*** Begin section ***

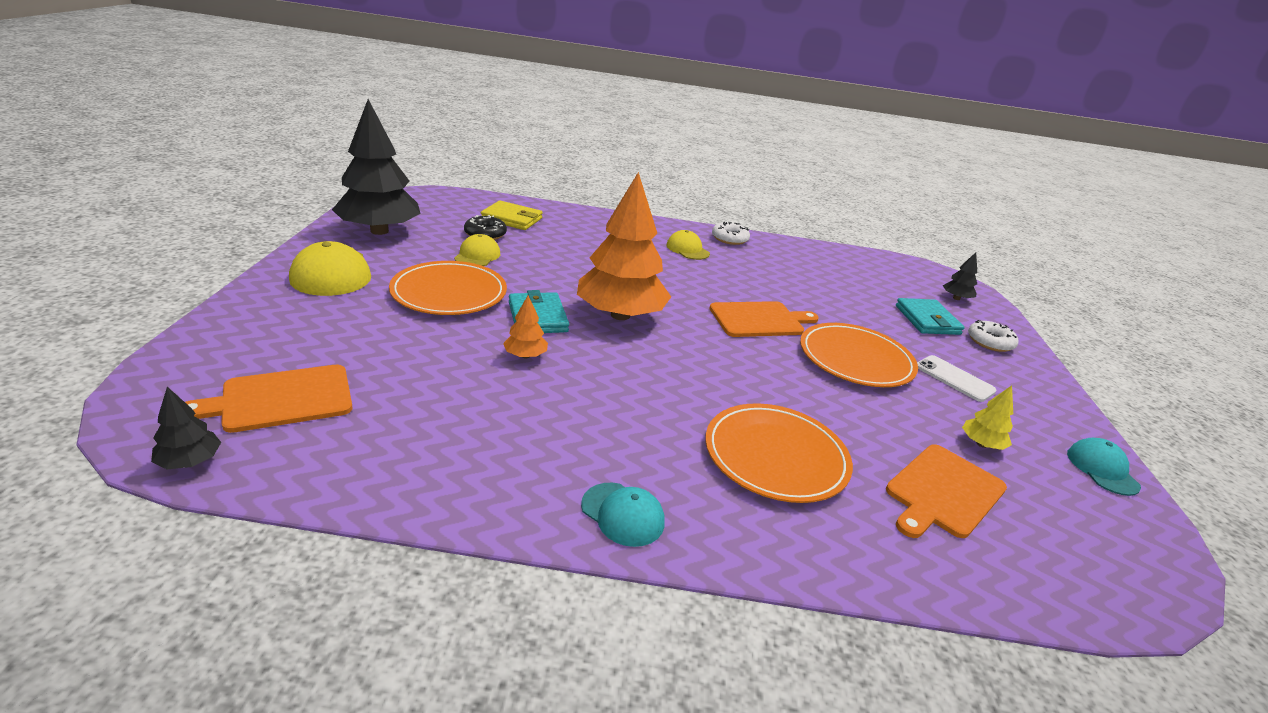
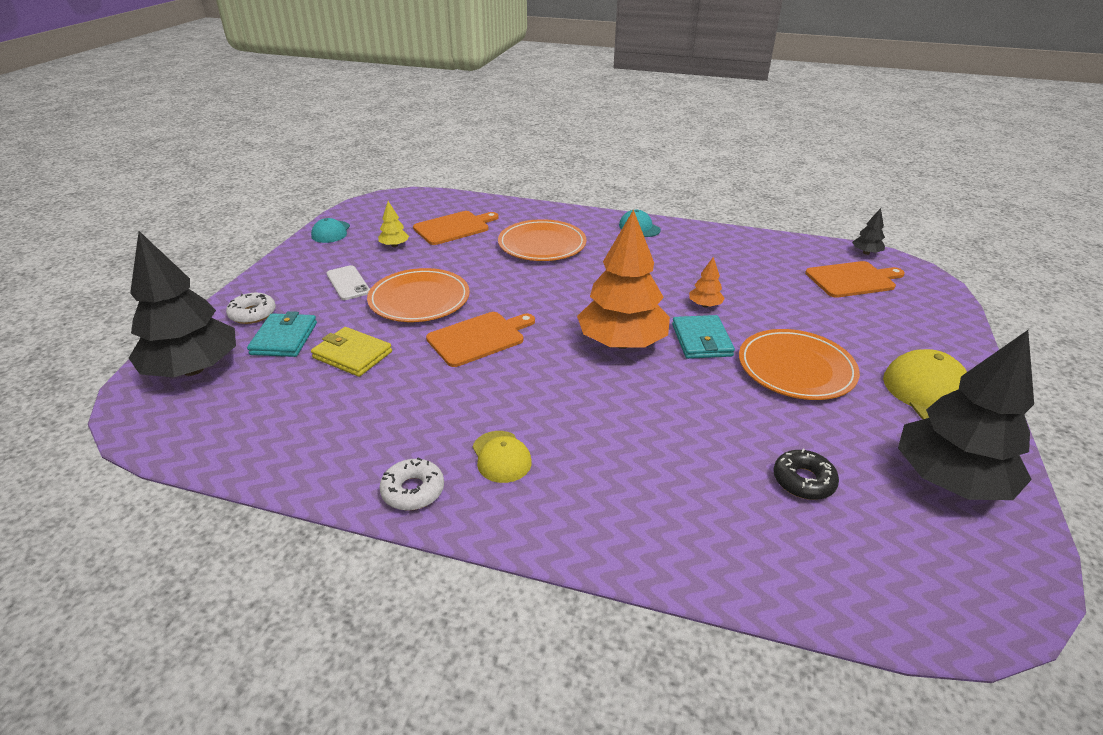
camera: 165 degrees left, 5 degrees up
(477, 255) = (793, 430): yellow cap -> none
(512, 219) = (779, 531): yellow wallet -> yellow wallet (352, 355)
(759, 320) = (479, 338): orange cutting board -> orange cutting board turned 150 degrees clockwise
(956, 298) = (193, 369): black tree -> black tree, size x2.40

*** End section ***

**WHAT YOU ARE ASKED TO DO:** Copy the records above exactly. Do not carry any picture into the copy.

**SOLUTION TO THE PROBLEM:**
camera: 165 degrees left, 5 degrees up
(477, 255) = (793, 430): yellow cap -> none
(512, 219) = (779, 531): yellow wallet -> yellow wallet (352, 355)
(759, 320) = (479, 338): orange cutting board -> orange cutting board turned 150 degrees clockwise
(956, 298) = (193, 369): black tree -> black tree, size x2.40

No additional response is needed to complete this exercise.